- **Records drawn from a dataset**:

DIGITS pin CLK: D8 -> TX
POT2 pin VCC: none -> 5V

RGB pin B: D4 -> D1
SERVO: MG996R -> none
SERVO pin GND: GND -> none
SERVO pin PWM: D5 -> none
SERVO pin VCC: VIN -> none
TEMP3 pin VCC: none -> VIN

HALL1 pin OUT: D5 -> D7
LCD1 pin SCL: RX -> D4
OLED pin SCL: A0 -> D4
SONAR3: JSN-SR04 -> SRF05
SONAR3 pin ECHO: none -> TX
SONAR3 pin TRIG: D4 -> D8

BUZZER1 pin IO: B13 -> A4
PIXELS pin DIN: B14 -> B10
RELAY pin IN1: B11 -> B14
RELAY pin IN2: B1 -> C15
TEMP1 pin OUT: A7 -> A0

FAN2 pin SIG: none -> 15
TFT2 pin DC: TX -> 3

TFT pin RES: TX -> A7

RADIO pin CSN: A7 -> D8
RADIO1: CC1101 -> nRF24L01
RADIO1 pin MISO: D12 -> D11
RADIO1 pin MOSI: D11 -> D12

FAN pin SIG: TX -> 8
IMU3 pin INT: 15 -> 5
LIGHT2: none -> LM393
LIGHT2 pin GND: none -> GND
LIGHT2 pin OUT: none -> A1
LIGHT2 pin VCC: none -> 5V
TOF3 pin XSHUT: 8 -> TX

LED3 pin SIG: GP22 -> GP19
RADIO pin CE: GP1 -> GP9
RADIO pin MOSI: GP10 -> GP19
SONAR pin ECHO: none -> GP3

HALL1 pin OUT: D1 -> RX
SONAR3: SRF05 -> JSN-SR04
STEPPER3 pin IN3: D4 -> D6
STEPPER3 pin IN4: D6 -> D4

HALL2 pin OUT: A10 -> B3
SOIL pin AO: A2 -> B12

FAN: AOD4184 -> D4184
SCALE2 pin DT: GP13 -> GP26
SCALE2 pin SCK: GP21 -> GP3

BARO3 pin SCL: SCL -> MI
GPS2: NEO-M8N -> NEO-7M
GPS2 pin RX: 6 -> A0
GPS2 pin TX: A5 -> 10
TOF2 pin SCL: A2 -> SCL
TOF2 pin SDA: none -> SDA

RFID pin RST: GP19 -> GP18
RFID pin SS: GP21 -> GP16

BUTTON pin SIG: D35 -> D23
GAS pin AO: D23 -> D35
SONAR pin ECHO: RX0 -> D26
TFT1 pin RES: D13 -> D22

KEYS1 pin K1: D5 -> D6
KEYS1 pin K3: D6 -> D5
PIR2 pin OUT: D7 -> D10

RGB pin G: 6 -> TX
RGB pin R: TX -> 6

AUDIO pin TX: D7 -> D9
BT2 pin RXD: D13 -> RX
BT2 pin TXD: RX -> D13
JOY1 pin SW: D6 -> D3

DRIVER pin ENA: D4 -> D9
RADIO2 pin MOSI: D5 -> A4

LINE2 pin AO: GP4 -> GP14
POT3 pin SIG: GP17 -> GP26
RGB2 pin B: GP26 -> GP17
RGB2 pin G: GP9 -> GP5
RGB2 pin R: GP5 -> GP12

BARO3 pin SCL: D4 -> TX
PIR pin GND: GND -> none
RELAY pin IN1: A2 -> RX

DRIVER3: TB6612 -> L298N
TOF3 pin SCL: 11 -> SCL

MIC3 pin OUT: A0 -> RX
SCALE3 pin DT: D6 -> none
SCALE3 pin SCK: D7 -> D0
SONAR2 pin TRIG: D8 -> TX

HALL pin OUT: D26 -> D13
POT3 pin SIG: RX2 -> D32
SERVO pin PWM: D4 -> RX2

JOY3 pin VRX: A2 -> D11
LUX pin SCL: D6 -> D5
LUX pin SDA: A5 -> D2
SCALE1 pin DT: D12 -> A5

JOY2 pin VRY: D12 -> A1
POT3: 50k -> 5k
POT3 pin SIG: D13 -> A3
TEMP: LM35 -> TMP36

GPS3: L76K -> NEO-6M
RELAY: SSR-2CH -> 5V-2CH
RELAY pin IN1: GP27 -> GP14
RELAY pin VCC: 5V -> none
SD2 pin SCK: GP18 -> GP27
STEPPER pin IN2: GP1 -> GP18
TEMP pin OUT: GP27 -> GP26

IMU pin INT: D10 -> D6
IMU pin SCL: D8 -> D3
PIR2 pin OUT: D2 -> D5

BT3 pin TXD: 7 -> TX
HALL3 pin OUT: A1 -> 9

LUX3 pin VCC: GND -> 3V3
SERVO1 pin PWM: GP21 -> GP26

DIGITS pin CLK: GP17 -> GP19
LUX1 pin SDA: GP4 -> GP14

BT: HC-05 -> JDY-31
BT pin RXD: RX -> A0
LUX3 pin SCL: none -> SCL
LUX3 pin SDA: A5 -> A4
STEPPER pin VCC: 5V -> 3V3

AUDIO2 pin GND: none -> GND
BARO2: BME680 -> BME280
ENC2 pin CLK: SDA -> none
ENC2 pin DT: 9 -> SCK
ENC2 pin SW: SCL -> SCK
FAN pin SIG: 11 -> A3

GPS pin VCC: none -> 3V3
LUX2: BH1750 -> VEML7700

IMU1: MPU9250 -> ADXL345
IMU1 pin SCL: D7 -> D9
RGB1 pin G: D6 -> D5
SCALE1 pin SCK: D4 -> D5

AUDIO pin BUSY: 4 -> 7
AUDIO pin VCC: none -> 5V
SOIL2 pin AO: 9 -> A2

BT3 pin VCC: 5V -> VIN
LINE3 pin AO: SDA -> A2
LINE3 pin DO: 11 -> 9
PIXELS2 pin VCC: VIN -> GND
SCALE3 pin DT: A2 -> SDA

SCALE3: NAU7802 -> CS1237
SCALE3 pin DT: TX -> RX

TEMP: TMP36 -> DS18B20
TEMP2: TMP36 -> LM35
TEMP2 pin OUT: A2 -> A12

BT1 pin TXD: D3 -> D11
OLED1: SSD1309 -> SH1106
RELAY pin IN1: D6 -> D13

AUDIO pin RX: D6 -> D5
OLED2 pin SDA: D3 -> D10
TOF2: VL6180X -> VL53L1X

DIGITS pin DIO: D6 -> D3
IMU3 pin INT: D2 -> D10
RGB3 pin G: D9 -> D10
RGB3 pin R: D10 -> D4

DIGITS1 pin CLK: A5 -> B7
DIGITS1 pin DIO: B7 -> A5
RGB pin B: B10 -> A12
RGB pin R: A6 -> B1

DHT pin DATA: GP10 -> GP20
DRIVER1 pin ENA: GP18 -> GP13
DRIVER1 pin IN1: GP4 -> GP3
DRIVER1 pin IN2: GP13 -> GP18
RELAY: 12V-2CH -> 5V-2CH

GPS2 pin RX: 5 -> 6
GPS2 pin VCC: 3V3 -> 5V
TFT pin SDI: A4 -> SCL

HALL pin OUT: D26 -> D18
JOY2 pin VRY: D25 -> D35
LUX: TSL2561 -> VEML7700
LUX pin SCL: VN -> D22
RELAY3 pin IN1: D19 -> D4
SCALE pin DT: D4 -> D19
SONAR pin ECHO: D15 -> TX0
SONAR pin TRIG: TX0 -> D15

- **REQUIRED ACTION**: Every entry must be output again, exactly as written above.

- **SOLUTION TO THE EXERCISE**:
DIGITS pin CLK: D8 -> TX
POT2 pin VCC: none -> 5V

RGB pin B: D4 -> D1
SERVO: MG996R -> none
SERVO pin GND: GND -> none
SERVO pin PWM: D5 -> none
SERVO pin VCC: VIN -> none
TEMP3 pin VCC: none -> VIN

HALL1 pin OUT: D5 -> D7
LCD1 pin SCL: RX -> D4
OLED pin SCL: A0 -> D4
SONAR3: JSN-SR04 -> SRF05
SONAR3 pin ECHO: none -> TX
SONAR3 pin TRIG: D4 -> D8

BUZZER1 pin IO: B13 -> A4
PIXELS pin DIN: B14 -> B10
RELAY pin IN1: B11 -> B14
RELAY pin IN2: B1 -> C15
TEMP1 pin OUT: A7 -> A0

FAN2 pin SIG: none -> 15
TFT2 pin DC: TX -> 3

TFT pin RES: TX -> A7

RADIO pin CSN: A7 -> D8
RADIO1: CC1101 -> nRF24L01
RADIO1 pin MISO: D12 -> D11
RADIO1 pin MOSI: D11 -> D12

FAN pin SIG: TX -> 8
IMU3 pin INT: 15 -> 5
LIGHT2: none -> LM393
LIGHT2 pin GND: none -> GND
LIGHT2 pin OUT: none -> A1
LIGHT2 pin VCC: none -> 5V
TOF3 pin XSHUT: 8 -> TX

LED3 pin SIG: GP22 -> GP19
RADIO pin CE: GP1 -> GP9
RADIO pin MOSI: GP10 -> GP19
SONAR pin ECHO: none -> GP3

HALL1 pin OUT: D1 -> RX
SONAR3: SRF05 -> JSN-SR04
STEPPER3 pin IN3: D4 -> D6
STEPPER3 pin IN4: D6 -> D4

HALL2 pin OUT: A10 -> B3
SOIL pin AO: A2 -> B12

FAN: AOD4184 -> D4184
SCALE2 pin DT: GP13 -> GP26
SCALE2 pin SCK: GP21 -> GP3

BARO3 pin SCL: SCL -> MI
GPS2: NEO-M8N -> NEO-7M
GPS2 pin RX: 6 -> A0
GPS2 pin TX: A5 -> 10
TOF2 pin SCL: A2 -> SCL
TOF2 pin SDA: none -> SDA

RFID pin RST: GP19 -> GP18
RFID pin SS: GP21 -> GP16

BUTTON pin SIG: D35 -> D23
GAS pin AO: D23 -> D35
SONAR pin ECHO: RX0 -> D26
TFT1 pin RES: D13 -> D22

KEYS1 pin K1: D5 -> D6
KEYS1 pin K3: D6 -> D5
PIR2 pin OUT: D7 -> D10

RGB pin G: 6 -> TX
RGB pin R: TX -> 6

AUDIO pin TX: D7 -> D9
BT2 pin RXD: D13 -> RX
BT2 pin TXD: RX -> D13
JOY1 pin SW: D6 -> D3

DRIVER pin ENA: D4 -> D9
RADIO2 pin MOSI: D5 -> A4

LINE2 pin AO: GP4 -> GP14
POT3 pin SIG: GP17 -> GP26
RGB2 pin B: GP26 -> GP17
RGB2 pin G: GP9 -> GP5
RGB2 pin R: GP5 -> GP12

BARO3 pin SCL: D4 -> TX
PIR pin GND: GND -> none
RELAY pin IN1: A2 -> RX

DRIVER3: TB6612 -> L298N
TOF3 pin SCL: 11 -> SCL

MIC3 pin OUT: A0 -> RX
SCALE3 pin DT: D6 -> none
SCALE3 pin SCK: D7 -> D0
SONAR2 pin TRIG: D8 -> TX

HALL pin OUT: D26 -> D13
POT3 pin SIG: RX2 -> D32
SERVO pin PWM: D4 -> RX2

JOY3 pin VRX: A2 -> D11
LUX pin SCL: D6 -> D5
LUX pin SDA: A5 -> D2
SCALE1 pin DT: D12 -> A5

JOY2 pin VRY: D12 -> A1
POT3: 50k -> 5k
POT3 pin SIG: D13 -> A3
TEMP: LM35 -> TMP36

GPS3: L76K -> NEO-6M
RELAY: SSR-2CH -> 5V-2CH
RELAY pin IN1: GP27 -> GP14
RELAY pin VCC: 5V -> none
SD2 pin SCK: GP18 -> GP27
STEPPER pin IN2: GP1 -> GP18
TEMP pin OUT: GP27 -> GP26

IMU pin INT: D10 -> D6
IMU pin SCL: D8 -> D3
PIR2 pin OUT: D2 -> D5

BT3 pin TXD: 7 -> TX
HALL3 pin OUT: A1 -> 9

LUX3 pin VCC: GND -> 3V3
SERVO1 pin PWM: GP21 -> GP26

DIGITS pin CLK: GP17 -> GP19
LUX1 pin SDA: GP4 -> GP14

BT: HC-05 -> JDY-31
BT pin RXD: RX -> A0
LUX3 pin SCL: none -> SCL
LUX3 pin SDA: A5 -> A4
STEPPER pin VCC: 5V -> 3V3

AUDIO2 pin GND: none -> GND
BARO2: BME680 -> BME280
ENC2 pin CLK: SDA -> none
ENC2 pin DT: 9 -> SCK
ENC2 pin SW: SCL -> SCK
FAN pin SIG: 11 -> A3

GPS pin VCC: none -> 3V3
LUX2: BH1750 -> VEML7700

IMU1: MPU9250 -> ADXL345
IMU1 pin SCL: D7 -> D9
RGB1 pin G: D6 -> D5
SCALE1 pin SCK: D4 -> D5

AUDIO pin BUSY: 4 -> 7
AUDIO pin VCC: none -> 5V
SOIL2 pin AO: 9 -> A2

BT3 pin VCC: 5V -> VIN
LINE3 pin AO: SDA -> A2
LINE3 pin DO: 11 -> 9
PIXELS2 pin VCC: VIN -> GND
SCALE3 pin DT: A2 -> SDA

SCALE3: NAU7802 -> CS1237
SCALE3 pin DT: TX -> RX

TEMP: TMP36 -> DS18B20
TEMP2: TMP36 -> LM35
TEMP2 pin OUT: A2 -> A12

BT1 pin TXD: D3 -> D11
OLED1: SSD1309 -> SH1106
RELAY pin IN1: D6 -> D13

AUDIO pin RX: D6 -> D5
OLED2 pin SDA: D3 -> D10
TOF2: VL6180X -> VL53L1X

DIGITS pin DIO: D6 -> D3
IMU3 pin INT: D2 -> D10
RGB3 pin G: D9 -> D10
RGB3 pin R: D10 -> D4

DIGITS1 pin CLK: A5 -> B7
DIGITS1 pin DIO: B7 -> A5
RGB pin B: B10 -> A12
RGB pin R: A6 -> B1

DHT pin DATA: GP10 -> GP20
DRIVER1 pin ENA: GP18 -> GP13
DRIVER1 pin IN1: GP4 -> GP3
DRIVER1 pin IN2: GP13 -> GP18
RELAY: 12V-2CH -> 5V-2CH

GPS2 pin RX: 5 -> 6
GPS2 pin VCC: 3V3 -> 5V
TFT pin SDI: A4 -> SCL

HALL pin OUT: D26 -> D18
JOY2 pin VRY: D25 -> D35
LUX: TSL2561 -> VEML7700
LUX pin SCL: VN -> D22
RELAY3 pin IN1: D19 -> D4
SCALE pin DT: D4 -> D19
SONAR pin ECHO: D15 -> TX0
SONAR pin TRIG: TX0 -> D15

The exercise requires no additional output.